# [Problem details]
Can you reproduce every one of the records below, word for word and in the same order?

# [Supplied entries]
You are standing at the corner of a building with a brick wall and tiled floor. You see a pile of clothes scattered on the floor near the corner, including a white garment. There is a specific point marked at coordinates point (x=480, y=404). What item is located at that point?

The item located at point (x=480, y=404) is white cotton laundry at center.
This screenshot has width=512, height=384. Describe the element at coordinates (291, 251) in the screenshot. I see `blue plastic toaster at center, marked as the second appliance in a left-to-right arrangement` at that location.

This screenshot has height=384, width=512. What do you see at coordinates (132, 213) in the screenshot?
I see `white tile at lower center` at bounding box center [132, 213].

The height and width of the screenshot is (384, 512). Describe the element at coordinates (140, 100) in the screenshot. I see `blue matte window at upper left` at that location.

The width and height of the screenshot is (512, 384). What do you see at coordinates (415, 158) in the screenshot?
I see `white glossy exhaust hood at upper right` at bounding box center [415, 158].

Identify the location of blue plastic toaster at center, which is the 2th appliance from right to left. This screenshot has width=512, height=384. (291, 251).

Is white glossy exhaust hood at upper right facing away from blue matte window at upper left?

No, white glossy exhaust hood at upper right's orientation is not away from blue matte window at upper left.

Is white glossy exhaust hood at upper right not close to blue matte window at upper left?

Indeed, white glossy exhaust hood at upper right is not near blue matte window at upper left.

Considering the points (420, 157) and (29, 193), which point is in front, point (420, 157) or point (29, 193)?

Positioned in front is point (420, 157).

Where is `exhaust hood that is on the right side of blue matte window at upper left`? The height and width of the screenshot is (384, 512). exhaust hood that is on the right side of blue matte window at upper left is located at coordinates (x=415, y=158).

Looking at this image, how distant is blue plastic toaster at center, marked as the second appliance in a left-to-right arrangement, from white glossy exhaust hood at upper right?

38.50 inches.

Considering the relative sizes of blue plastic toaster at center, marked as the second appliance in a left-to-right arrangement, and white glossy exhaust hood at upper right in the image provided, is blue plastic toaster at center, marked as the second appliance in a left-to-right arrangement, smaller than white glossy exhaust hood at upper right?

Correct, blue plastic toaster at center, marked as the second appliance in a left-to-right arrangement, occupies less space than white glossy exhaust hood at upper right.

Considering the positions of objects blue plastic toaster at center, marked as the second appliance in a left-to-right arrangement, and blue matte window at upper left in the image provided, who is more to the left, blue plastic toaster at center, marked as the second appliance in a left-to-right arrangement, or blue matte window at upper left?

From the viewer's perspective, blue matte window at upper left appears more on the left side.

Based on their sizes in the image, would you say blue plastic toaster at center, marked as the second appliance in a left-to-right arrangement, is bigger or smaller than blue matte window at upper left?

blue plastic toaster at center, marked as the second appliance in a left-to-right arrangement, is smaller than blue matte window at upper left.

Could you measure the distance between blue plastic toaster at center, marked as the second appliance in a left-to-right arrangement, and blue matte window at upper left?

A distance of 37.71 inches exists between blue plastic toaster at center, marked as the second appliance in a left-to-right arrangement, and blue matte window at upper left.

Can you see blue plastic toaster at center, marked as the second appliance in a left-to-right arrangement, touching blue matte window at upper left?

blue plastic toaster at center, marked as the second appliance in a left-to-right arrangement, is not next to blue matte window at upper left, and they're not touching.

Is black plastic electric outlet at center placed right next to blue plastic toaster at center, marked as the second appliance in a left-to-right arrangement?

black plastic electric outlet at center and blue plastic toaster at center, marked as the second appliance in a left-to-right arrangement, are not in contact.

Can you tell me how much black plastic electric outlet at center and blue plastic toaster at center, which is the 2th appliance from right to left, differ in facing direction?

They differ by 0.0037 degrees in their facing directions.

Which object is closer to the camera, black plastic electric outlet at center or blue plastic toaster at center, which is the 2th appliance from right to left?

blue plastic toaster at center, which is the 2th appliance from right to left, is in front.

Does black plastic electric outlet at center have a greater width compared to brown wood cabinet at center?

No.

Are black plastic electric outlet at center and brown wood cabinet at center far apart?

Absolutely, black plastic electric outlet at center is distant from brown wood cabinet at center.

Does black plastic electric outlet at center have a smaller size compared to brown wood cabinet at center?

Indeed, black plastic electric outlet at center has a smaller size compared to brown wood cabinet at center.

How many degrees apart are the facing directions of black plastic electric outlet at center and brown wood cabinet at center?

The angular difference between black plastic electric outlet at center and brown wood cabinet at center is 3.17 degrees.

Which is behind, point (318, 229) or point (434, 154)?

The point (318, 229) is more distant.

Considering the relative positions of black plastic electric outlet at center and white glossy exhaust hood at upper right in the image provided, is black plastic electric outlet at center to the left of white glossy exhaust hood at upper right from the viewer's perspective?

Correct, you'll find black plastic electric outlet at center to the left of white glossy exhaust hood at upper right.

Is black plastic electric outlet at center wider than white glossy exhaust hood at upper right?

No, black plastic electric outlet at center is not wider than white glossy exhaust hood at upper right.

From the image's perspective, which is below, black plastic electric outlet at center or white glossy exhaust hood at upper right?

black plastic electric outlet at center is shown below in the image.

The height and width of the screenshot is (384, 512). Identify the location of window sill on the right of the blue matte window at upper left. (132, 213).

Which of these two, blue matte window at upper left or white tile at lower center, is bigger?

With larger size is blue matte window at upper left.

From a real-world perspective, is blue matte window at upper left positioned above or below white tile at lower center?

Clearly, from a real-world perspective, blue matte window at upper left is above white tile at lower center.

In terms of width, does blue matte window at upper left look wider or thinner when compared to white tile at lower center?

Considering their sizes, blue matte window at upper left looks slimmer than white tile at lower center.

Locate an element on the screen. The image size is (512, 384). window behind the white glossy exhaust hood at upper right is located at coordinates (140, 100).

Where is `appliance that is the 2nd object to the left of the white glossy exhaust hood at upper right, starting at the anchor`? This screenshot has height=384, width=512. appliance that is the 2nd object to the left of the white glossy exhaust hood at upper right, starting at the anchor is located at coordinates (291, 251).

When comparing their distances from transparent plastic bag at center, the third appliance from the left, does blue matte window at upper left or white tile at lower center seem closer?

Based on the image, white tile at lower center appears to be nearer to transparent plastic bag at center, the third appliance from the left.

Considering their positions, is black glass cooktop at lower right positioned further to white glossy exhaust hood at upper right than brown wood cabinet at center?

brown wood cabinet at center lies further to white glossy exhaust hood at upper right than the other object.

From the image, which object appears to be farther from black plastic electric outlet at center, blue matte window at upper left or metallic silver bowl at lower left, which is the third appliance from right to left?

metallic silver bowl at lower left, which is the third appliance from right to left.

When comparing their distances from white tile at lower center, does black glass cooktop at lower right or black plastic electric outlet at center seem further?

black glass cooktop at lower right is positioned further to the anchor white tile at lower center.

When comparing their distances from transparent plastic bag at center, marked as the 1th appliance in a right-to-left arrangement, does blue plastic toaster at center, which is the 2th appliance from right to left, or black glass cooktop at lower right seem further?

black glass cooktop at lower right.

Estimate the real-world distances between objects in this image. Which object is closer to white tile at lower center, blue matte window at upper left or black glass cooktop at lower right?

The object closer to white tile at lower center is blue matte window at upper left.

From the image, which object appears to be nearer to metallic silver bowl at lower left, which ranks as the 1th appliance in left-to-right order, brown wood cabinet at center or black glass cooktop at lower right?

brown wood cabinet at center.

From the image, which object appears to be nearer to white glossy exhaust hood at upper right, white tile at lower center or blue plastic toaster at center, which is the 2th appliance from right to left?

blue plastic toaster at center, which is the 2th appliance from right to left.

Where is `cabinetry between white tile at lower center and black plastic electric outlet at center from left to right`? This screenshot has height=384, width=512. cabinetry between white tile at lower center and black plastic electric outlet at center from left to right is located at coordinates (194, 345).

# [Task solution]
You are standing at the corner of a building with a brick wall and tiled floor. You see a pile of clothes scattered on the floor near the corner, including a white garment. There is a specific point marked at coordinates point (x=480, y=404). What item is located at that point?

The item located at point (x=480, y=404) is white cotton laundry at center.
This screenshot has width=512, height=384. Describe the element at coordinates (291, 251) in the screenshot. I see `blue plastic toaster at center, marked as the second appliance in a left-to-right arrangement` at that location.

This screenshot has height=384, width=512. What do you see at coordinates (132, 213) in the screenshot?
I see `white tile at lower center` at bounding box center [132, 213].

The height and width of the screenshot is (384, 512). Describe the element at coordinates (140, 100) in the screenshot. I see `blue matte window at upper left` at that location.

The width and height of the screenshot is (512, 384). What do you see at coordinates (415, 158) in the screenshot?
I see `white glossy exhaust hood at upper right` at bounding box center [415, 158].

Identify the location of blue plastic toaster at center, which is the 2th appliance from right to left. This screenshot has width=512, height=384. (291, 251).

Is white glossy exhaust hood at upper right facing away from blue matte window at upper left?

No, white glossy exhaust hood at upper right's orientation is not away from blue matte window at upper left.

Is white glossy exhaust hood at upper right not close to blue matte window at upper left?

Indeed, white glossy exhaust hood at upper right is not near blue matte window at upper left.

Considering the points (420, 157) and (29, 193), which point is in front, point (420, 157) or point (29, 193)?

Positioned in front is point (420, 157).

Where is `exhaust hood that is on the right side of blue matte window at upper left`? The height and width of the screenshot is (384, 512). exhaust hood that is on the right side of blue matte window at upper left is located at coordinates (x=415, y=158).

Looking at this image, how distant is blue plastic toaster at center, marked as the second appliance in a left-to-right arrangement, from white glossy exhaust hood at upper right?

38.50 inches.

Considering the relative sizes of blue plastic toaster at center, marked as the second appliance in a left-to-right arrangement, and white glossy exhaust hood at upper right in the image provided, is blue plastic toaster at center, marked as the second appliance in a left-to-right arrangement, smaller than white glossy exhaust hood at upper right?

Correct, blue plastic toaster at center, marked as the second appliance in a left-to-right arrangement, occupies less space than white glossy exhaust hood at upper right.

Considering the positions of objects blue plastic toaster at center, marked as the second appliance in a left-to-right arrangement, and blue matte window at upper left in the image provided, who is more to the left, blue plastic toaster at center, marked as the second appliance in a left-to-right arrangement, or blue matte window at upper left?

From the viewer's perspective, blue matte window at upper left appears more on the left side.

Based on their sizes in the image, would you say blue plastic toaster at center, marked as the second appliance in a left-to-right arrangement, is bigger or smaller than blue matte window at upper left?

blue plastic toaster at center, marked as the second appliance in a left-to-right arrangement, is smaller than blue matte window at upper left.

Could you measure the distance between blue plastic toaster at center, marked as the second appliance in a left-to-right arrangement, and blue matte window at upper left?

A distance of 37.71 inches exists between blue plastic toaster at center, marked as the second appliance in a left-to-right arrangement, and blue matte window at upper left.

Can you see blue plastic toaster at center, marked as the second appliance in a left-to-right arrangement, touching blue matte window at upper left?

blue plastic toaster at center, marked as the second appliance in a left-to-right arrangement, is not next to blue matte window at upper left, and they're not touching.

Is black plastic electric outlet at center placed right next to blue plastic toaster at center, marked as the second appliance in a left-to-right arrangement?

black plastic electric outlet at center and blue plastic toaster at center, marked as the second appliance in a left-to-right arrangement, are not in contact.

Can you tell me how much black plastic electric outlet at center and blue plastic toaster at center, which is the 2th appliance from right to left, differ in facing direction?

They differ by 0.0037 degrees in their facing directions.

Which object is closer to the camera, black plastic electric outlet at center or blue plastic toaster at center, which is the 2th appliance from right to left?

blue plastic toaster at center, which is the 2th appliance from right to left, is in front.

Does black plastic electric outlet at center have a greater width compared to brown wood cabinet at center?

No.

Are black plastic electric outlet at center and brown wood cabinet at center far apart?

Absolutely, black plastic electric outlet at center is distant from brown wood cabinet at center.

Does black plastic electric outlet at center have a smaller size compared to brown wood cabinet at center?

Indeed, black plastic electric outlet at center has a smaller size compared to brown wood cabinet at center.

How many degrees apart are the facing directions of black plastic electric outlet at center and brown wood cabinet at center?

The angular difference between black plastic electric outlet at center and brown wood cabinet at center is 3.17 degrees.

Which is behind, point (318, 229) or point (434, 154)?

The point (318, 229) is more distant.

Considering the relative positions of black plastic electric outlet at center and white glossy exhaust hood at upper right in the image provided, is black plastic electric outlet at center to the left of white glossy exhaust hood at upper right from the viewer's perspective?

Correct, you'll find black plastic electric outlet at center to the left of white glossy exhaust hood at upper right.

Is black plastic electric outlet at center wider than white glossy exhaust hood at upper right?

No, black plastic electric outlet at center is not wider than white glossy exhaust hood at upper right.

From the image's perspective, which is below, black plastic electric outlet at center or white glossy exhaust hood at upper right?

black plastic electric outlet at center is shown below in the image.

The height and width of the screenshot is (384, 512). Identify the location of window sill on the right of the blue matte window at upper left. (132, 213).

Which of these two, blue matte window at upper left or white tile at lower center, is bigger?

With larger size is blue matte window at upper left.

From a real-world perspective, is blue matte window at upper left positioned above or below white tile at lower center?

Clearly, from a real-world perspective, blue matte window at upper left is above white tile at lower center.

In terms of width, does blue matte window at upper left look wider or thinner when compared to white tile at lower center?

Considering their sizes, blue matte window at upper left looks slimmer than white tile at lower center.

Locate an element on the screen. The image size is (512, 384). window behind the white glossy exhaust hood at upper right is located at coordinates (140, 100).

Where is `appliance that is the 2nd object to the left of the white glossy exhaust hood at upper right, starting at the anchor`? This screenshot has height=384, width=512. appliance that is the 2nd object to the left of the white glossy exhaust hood at upper right, starting at the anchor is located at coordinates (291, 251).

When comparing their distances from transparent plastic bag at center, the third appliance from the left, does blue matte window at upper left or white tile at lower center seem closer?

Based on the image, white tile at lower center appears to be nearer to transparent plastic bag at center, the third appliance from the left.

Considering their positions, is black glass cooktop at lower right positioned further to white glossy exhaust hood at upper right than brown wood cabinet at center?

brown wood cabinet at center lies further to white glossy exhaust hood at upper right than the other object.

From the image, which object appears to be farther from black plastic electric outlet at center, blue matte window at upper left or metallic silver bowl at lower left, which is the third appliance from right to left?

metallic silver bowl at lower left, which is the third appliance from right to left.

When comparing their distances from white tile at lower center, does black glass cooktop at lower right or black plastic electric outlet at center seem further?

black glass cooktop at lower right is positioned further to the anchor white tile at lower center.

When comparing their distances from transparent plastic bag at center, marked as the 1th appliance in a right-to-left arrangement, does blue plastic toaster at center, which is the 2th appliance from right to left, or black glass cooktop at lower right seem further?

black glass cooktop at lower right.

Estimate the real-world distances between objects in this image. Which object is closer to white tile at lower center, blue matte window at upper left or black glass cooktop at lower right?

The object closer to white tile at lower center is blue matte window at upper left.

From the image, which object appears to be nearer to metallic silver bowl at lower left, which ranks as the 1th appliance in left-to-right order, brown wood cabinet at center or black glass cooktop at lower right?

brown wood cabinet at center.

From the image, which object appears to be nearer to white glossy exhaust hood at upper right, white tile at lower center or blue plastic toaster at center, which is the 2th appliance from right to left?

blue plastic toaster at center, which is the 2th appliance from right to left.

Where is `cabinetry between white tile at lower center and black plastic electric outlet at center from left to right`? This screenshot has height=384, width=512. cabinetry between white tile at lower center and black plastic electric outlet at center from left to right is located at coordinates (194, 345).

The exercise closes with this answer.